Give back every line of the data, word for word.

Object class coordinate lists >>
--- START ---
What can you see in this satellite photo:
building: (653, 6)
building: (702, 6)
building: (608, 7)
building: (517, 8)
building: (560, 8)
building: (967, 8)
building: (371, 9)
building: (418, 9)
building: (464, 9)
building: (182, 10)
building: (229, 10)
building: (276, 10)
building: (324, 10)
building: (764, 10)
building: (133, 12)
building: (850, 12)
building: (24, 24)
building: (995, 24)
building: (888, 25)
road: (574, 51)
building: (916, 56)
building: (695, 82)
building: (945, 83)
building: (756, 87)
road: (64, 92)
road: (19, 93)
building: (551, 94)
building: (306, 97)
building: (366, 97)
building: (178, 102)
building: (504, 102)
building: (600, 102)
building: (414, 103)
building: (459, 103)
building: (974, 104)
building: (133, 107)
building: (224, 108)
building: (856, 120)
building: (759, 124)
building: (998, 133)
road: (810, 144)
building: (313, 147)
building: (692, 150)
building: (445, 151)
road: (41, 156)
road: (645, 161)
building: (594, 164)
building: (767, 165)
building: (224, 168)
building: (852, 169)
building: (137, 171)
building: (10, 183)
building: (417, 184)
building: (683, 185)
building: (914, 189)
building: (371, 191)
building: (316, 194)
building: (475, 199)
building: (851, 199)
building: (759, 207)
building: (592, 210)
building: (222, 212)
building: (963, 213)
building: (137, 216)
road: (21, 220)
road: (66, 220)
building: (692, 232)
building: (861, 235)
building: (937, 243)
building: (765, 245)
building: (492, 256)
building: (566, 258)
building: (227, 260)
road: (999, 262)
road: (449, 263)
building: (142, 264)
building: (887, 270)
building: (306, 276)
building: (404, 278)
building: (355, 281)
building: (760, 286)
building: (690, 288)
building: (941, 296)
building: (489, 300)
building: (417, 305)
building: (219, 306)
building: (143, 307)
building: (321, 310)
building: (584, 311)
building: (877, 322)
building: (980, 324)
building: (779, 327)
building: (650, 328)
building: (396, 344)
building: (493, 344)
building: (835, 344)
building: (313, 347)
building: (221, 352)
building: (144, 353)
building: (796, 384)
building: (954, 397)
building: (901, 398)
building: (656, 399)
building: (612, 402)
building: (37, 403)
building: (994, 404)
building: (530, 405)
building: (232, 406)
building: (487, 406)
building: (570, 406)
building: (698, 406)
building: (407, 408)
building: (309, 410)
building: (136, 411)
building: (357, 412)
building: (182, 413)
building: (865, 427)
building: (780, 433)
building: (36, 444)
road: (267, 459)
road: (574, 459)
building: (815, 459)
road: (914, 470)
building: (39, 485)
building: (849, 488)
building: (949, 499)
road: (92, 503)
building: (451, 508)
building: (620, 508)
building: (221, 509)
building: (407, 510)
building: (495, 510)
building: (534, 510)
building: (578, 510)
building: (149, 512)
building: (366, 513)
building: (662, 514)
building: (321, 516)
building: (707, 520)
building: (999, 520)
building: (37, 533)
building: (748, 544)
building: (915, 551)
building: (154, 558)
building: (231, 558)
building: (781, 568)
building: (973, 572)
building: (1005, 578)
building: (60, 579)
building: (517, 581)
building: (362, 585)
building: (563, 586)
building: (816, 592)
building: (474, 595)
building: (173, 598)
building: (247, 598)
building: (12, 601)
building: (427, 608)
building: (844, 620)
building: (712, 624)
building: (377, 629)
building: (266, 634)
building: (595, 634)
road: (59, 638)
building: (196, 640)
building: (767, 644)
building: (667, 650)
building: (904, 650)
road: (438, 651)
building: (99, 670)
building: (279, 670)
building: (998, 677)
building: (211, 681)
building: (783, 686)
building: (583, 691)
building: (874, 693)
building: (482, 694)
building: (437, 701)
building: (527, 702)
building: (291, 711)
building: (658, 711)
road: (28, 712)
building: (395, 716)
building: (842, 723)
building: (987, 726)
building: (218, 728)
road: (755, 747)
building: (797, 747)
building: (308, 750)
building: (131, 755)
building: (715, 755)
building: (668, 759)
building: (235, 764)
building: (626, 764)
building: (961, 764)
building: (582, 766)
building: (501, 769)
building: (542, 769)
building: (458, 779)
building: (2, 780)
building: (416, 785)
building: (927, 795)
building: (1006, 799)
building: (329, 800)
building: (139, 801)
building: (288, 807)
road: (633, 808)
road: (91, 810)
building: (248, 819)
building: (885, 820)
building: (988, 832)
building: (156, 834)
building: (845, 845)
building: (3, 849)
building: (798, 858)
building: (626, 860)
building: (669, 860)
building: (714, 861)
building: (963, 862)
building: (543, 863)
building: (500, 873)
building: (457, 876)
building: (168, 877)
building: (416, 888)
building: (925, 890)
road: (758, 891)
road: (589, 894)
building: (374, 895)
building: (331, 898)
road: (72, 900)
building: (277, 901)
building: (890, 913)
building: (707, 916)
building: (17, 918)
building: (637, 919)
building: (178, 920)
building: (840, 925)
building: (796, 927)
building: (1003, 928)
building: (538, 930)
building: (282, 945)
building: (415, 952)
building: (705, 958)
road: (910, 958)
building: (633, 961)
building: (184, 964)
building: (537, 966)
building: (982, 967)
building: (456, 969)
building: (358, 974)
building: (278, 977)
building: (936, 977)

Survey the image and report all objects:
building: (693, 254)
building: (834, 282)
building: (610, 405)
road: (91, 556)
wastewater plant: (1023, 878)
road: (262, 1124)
--- END ---
Task response >>
What can you see in this satellite photo:
building: (653, 6)
building: (702, 6)
building: (608, 7)
building: (517, 8)
building: (560, 8)
building: (967, 8)
building: (371, 9)
building: (418, 9)
building: (464, 9)
building: (182, 10)
building: (229, 10)
building: (276, 10)
building: (324, 10)
building: (764, 10)
building: (133, 12)
building: (850, 12)
building: (24, 24)
building: (995, 24)
building: (888, 25)
road: (574, 51)
building: (916, 56)
building: (695, 82)
building: (945, 83)
building: (756, 87)
road: (64, 92)
road: (19, 93)
building: (551, 94)
building: (306, 97)
building: (366, 97)
building: (178, 102)
building: (504, 102)
building: (600, 102)
building: (414, 103)
building: (459, 103)
building: (974, 104)
building: (133, 107)
building: (224, 108)
building: (856, 120)
building: (759, 124)
building: (998, 133)
road: (810, 144)
building: (313, 147)
building: (692, 150)
building: (445, 151)
road: (41, 156)
road: (645, 161)
building: (594, 164)
building: (767, 165)
building: (224, 168)
building: (852, 169)
building: (137, 171)
building: (10, 183)
building: (417, 184)
building: (683, 185)
building: (914, 189)
building: (371, 191)
building: (316, 194)
building: (475, 199)
building: (851, 199)
building: (759, 207)
building: (592, 210)
building: (222, 212)
building: (963, 213)
building: (137, 216)
road: (21, 220)
road: (66, 220)
building: (692, 232)
building: (861, 235)
building: (937, 243)
building: (765, 245)
building: (492, 256)
building: (566, 258)
building: (227, 260)
road: (999, 262)
road: (449, 263)
building: (142, 264)
building: (887, 270)
building: (306, 276)
building: (404, 278)
building: (355, 281)
building: (760, 286)
building: (690, 288)
building: (941, 296)
building: (489, 300)
building: (417, 305)
building: (219, 306)
building: (143, 307)
building: (321, 310)
building: (584, 311)
building: (877, 322)
building: (980, 324)
building: (779, 327)
building: (650, 328)
building: (396, 344)
building: (493, 344)
building: (835, 344)
building: (313, 347)
building: (221, 352)
building: (144, 353)
building: (796, 384)
building: (954, 397)
building: (901, 398)
building: (656, 399)
building: (612, 402)
building: (37, 403)
building: (994, 404)
building: (530, 405)
building: (232, 406)
building: (487, 406)
building: (570, 406)
building: (698, 406)
building: (407, 408)
building: (309, 410)
building: (136, 411)
building: (357, 412)
building: (182, 413)
building: (865, 427)
building: (780, 433)
building: (36, 444)
road: (267, 459)
road: (574, 459)
building: (815, 459)
road: (914, 470)
building: (39, 485)
building: (849, 488)
building: (949, 499)
road: (92, 503)
building: (451, 508)
building: (620, 508)
building: (221, 509)
building: (407, 510)
building: (495, 510)
building: (534, 510)
building: (578, 510)
building: (149, 512)
building: (366, 513)
building: (662, 514)
building: (321, 516)
building: (707, 520)
building: (999, 520)
building: (37, 533)
building: (748, 544)
building: (915, 551)
building: (154, 558)
building: (231, 558)
building: (781, 568)
building: (973, 572)
building: (1005, 578)
building: (60, 579)
building: (517, 581)
building: (362, 585)
building: (563, 586)
building: (816, 592)
building: (474, 595)
building: (173, 598)
building: (247, 598)
building: (12, 601)
building: (427, 608)
building: (844, 620)
building: (712, 624)
building: (377, 629)
building: (266, 634)
building: (595, 634)
road: (59, 638)
building: (196, 640)
building: (767, 644)
building: (667, 650)
building: (904, 650)
road: (438, 651)
building: (99, 670)
building: (279, 670)
building: (998, 677)
building: (211, 681)
building: (783, 686)
building: (583, 691)
building: (874, 693)
building: (482, 694)
building: (437, 701)
building: (527, 702)
building: (291, 711)
building: (658, 711)
road: (28, 712)
building: (395, 716)
building: (842, 723)
building: (987, 726)
building: (218, 728)
road: (755, 747)
building: (797, 747)
building: (308, 750)
building: (131, 755)
building: (715, 755)
building: (668, 759)
building: (235, 764)
building: (626, 764)
building: (961, 764)
building: (582, 766)
building: (501, 769)
building: (542, 769)
building: (458, 779)
building: (2, 780)
building: (416, 785)
building: (927, 795)
building: (1006, 799)
building: (329, 800)
building: (139, 801)
building: (288, 807)
road: (633, 808)
road: (91, 810)
building: (248, 819)
building: (885, 820)
building: (988, 832)
building: (156, 834)
building: (845, 845)
building: (3, 849)
building: (798, 858)
building: (626, 860)
building: (669, 860)
building: (714, 861)
building: (963, 862)
building: (543, 863)
building: (500, 873)
building: (457, 876)
building: (168, 877)
building: (416, 888)
building: (925, 890)
road: (758, 891)
road: (589, 894)
building: (374, 895)
building: (331, 898)
road: (72, 900)
building: (277, 901)
building: (890, 913)
building: (707, 916)
building: (17, 918)
building: (637, 919)
building: (178, 920)
building: (840, 925)
building: (796, 927)
building: (1003, 928)
building: (538, 930)
building: (282, 945)
building: (415, 952)
building: (705, 958)
road: (910, 958)
building: (633, 961)
building: (184, 964)
building: (537, 966)
building: (982, 967)
building: (456, 969)
building: (358, 974)
building: (278, 977)
building: (936, 977)

Survey the image and report all objects:
building: (693, 254)
building: (834, 282)
building: (610, 405)
road: (91, 556)
wastewater plant: (1023, 878)
road: (262, 1124)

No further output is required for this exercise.